___ Excerpted records ___
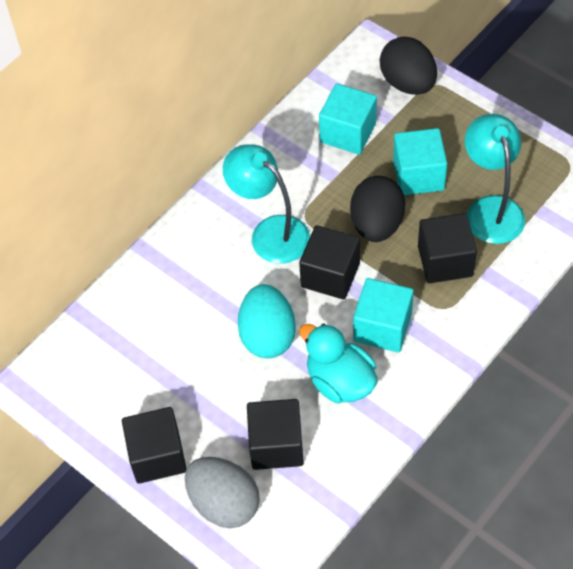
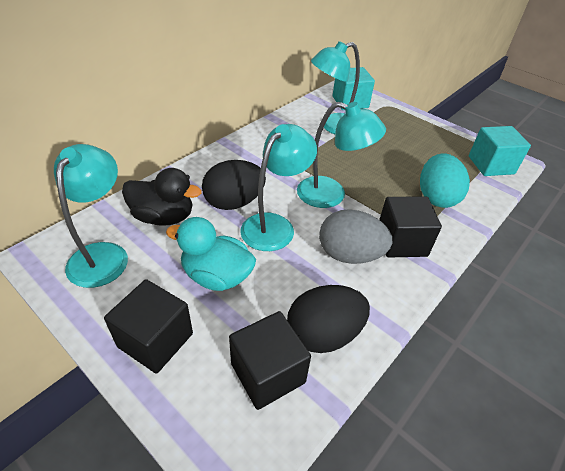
black cube: 4 -> 3
black duck: 0 -> 1
turquoise cube: 3 -> 2
turquoise lamp: 2 -> 4

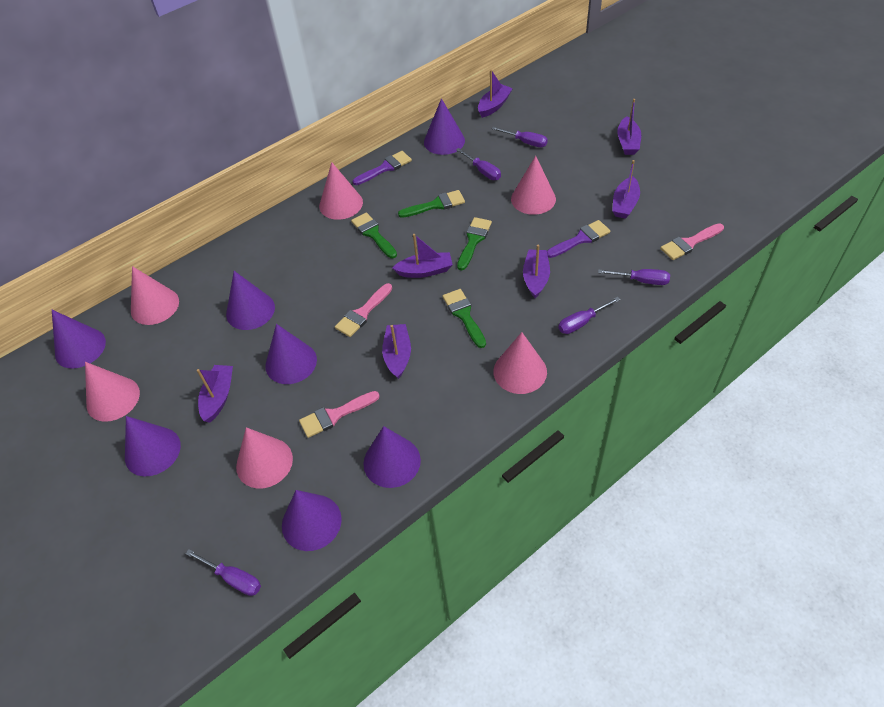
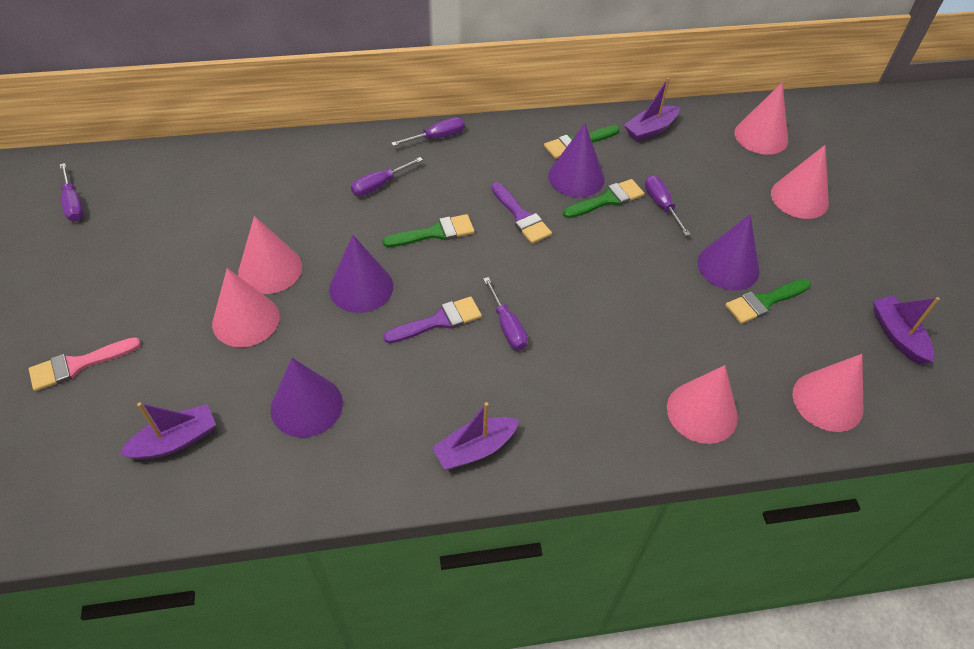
pink brush: 3 -> 1
purple boat: 7 -> 4
purple cone: 7 -> 4

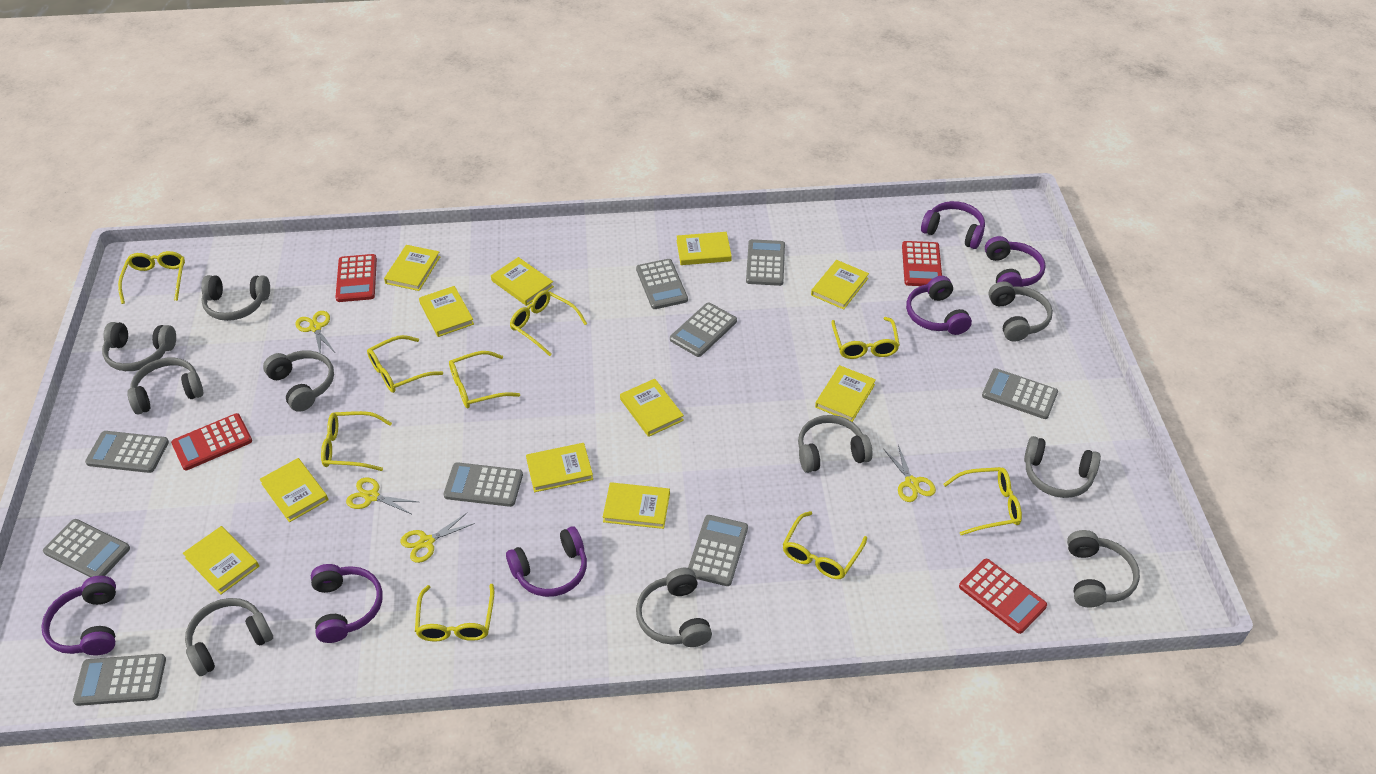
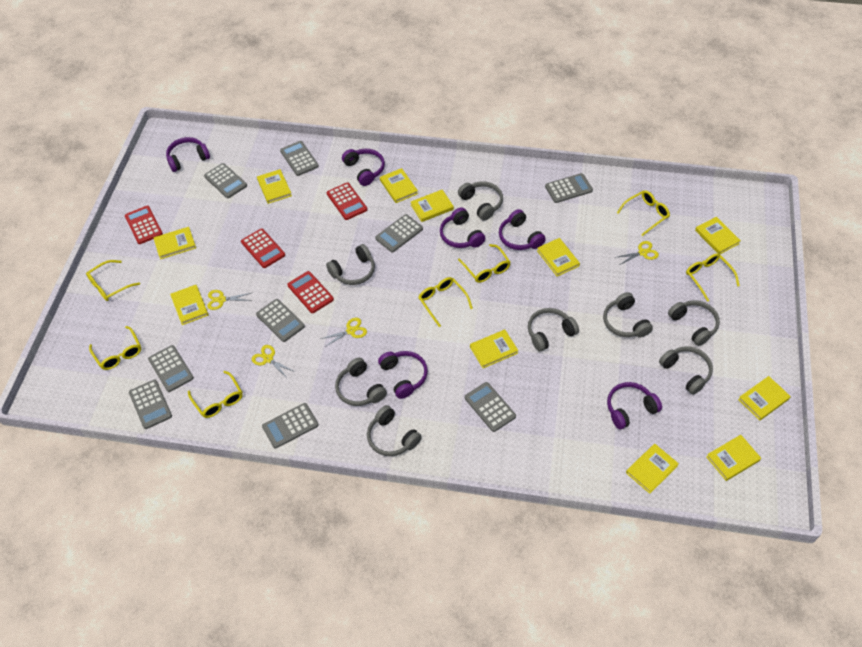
grey headphones: 10 -> 8
yellow glasses: 9 -> 7

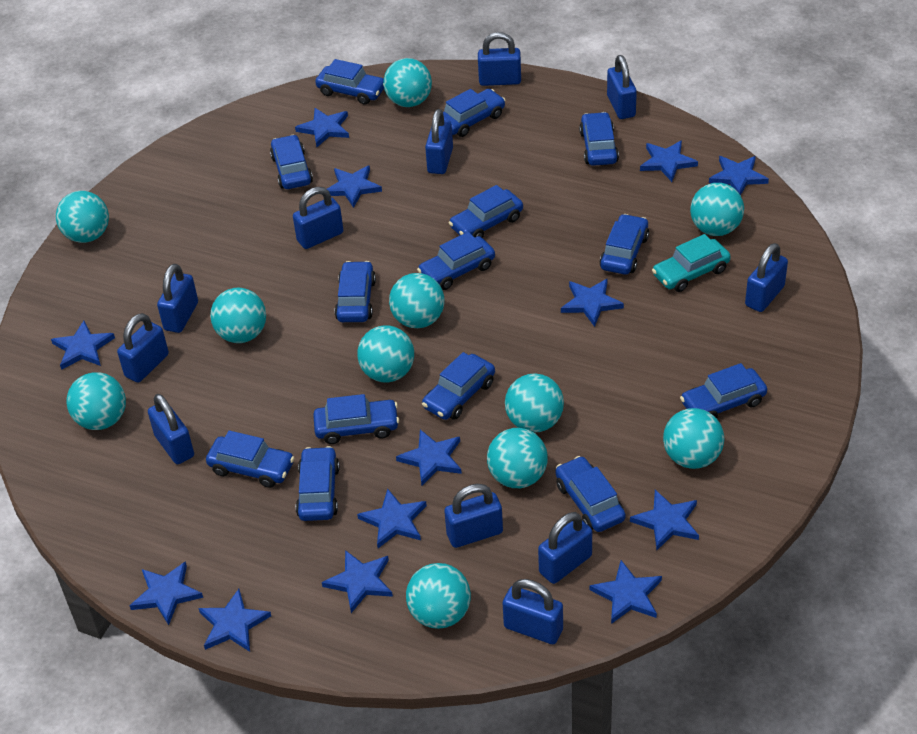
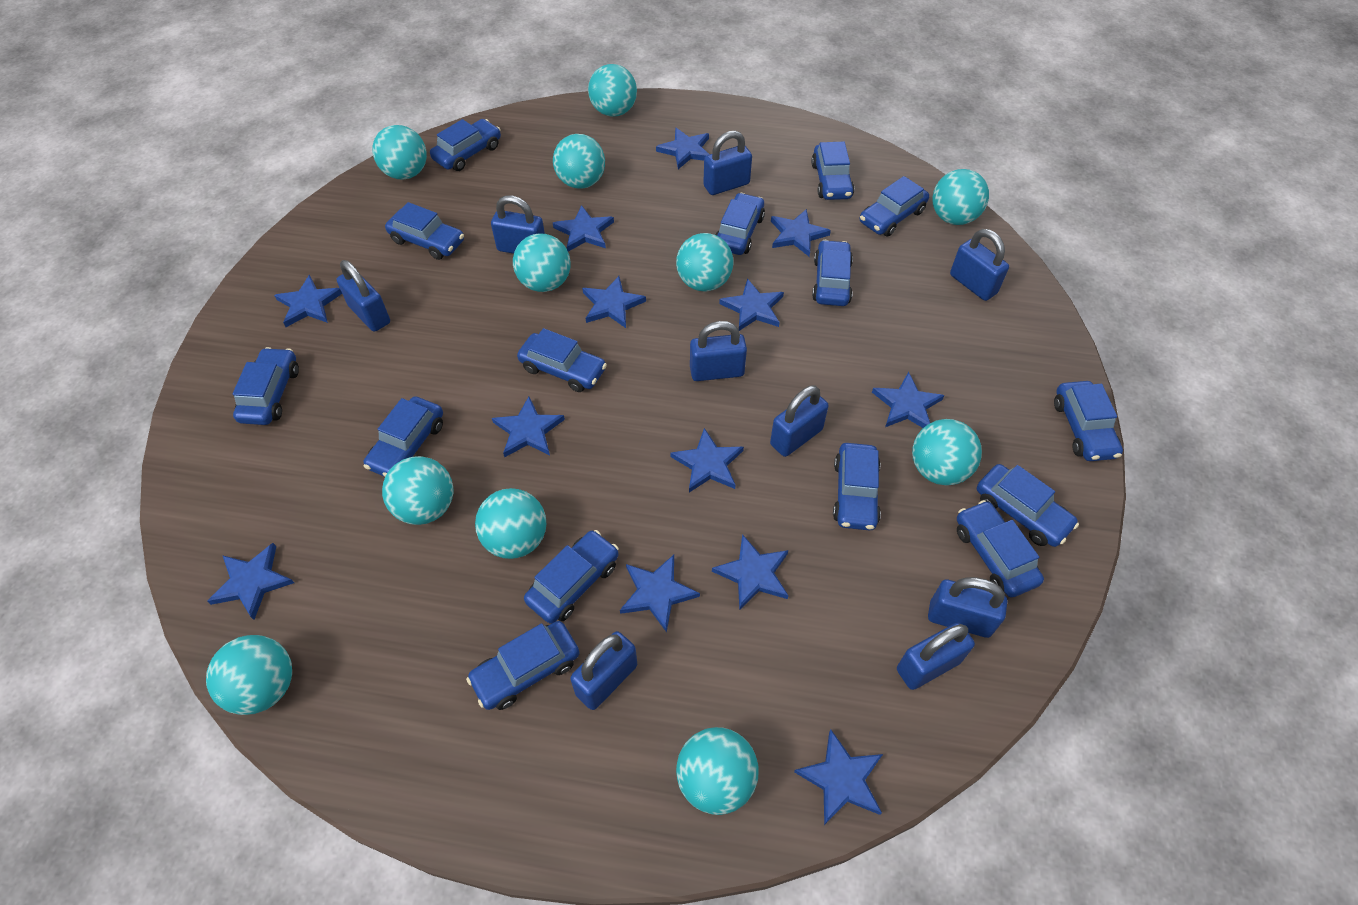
blue car: 14 -> 15
blue padlock: 11 -> 9
turquoise car: 1 -> 0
___
The required output is each line above restated verbatim, with all images omitted.

▶ _Result of this task_
black cube: 4 -> 3
black duck: 0 -> 1
turquoise cube: 3 -> 2
turquoise lamp: 2 -> 4

pink brush: 3 -> 1
purple boat: 7 -> 4
purple cone: 7 -> 4

grey headphones: 10 -> 8
yellow glasses: 9 -> 7

blue car: 14 -> 15
blue padlock: 11 -> 9
turquoise car: 1 -> 0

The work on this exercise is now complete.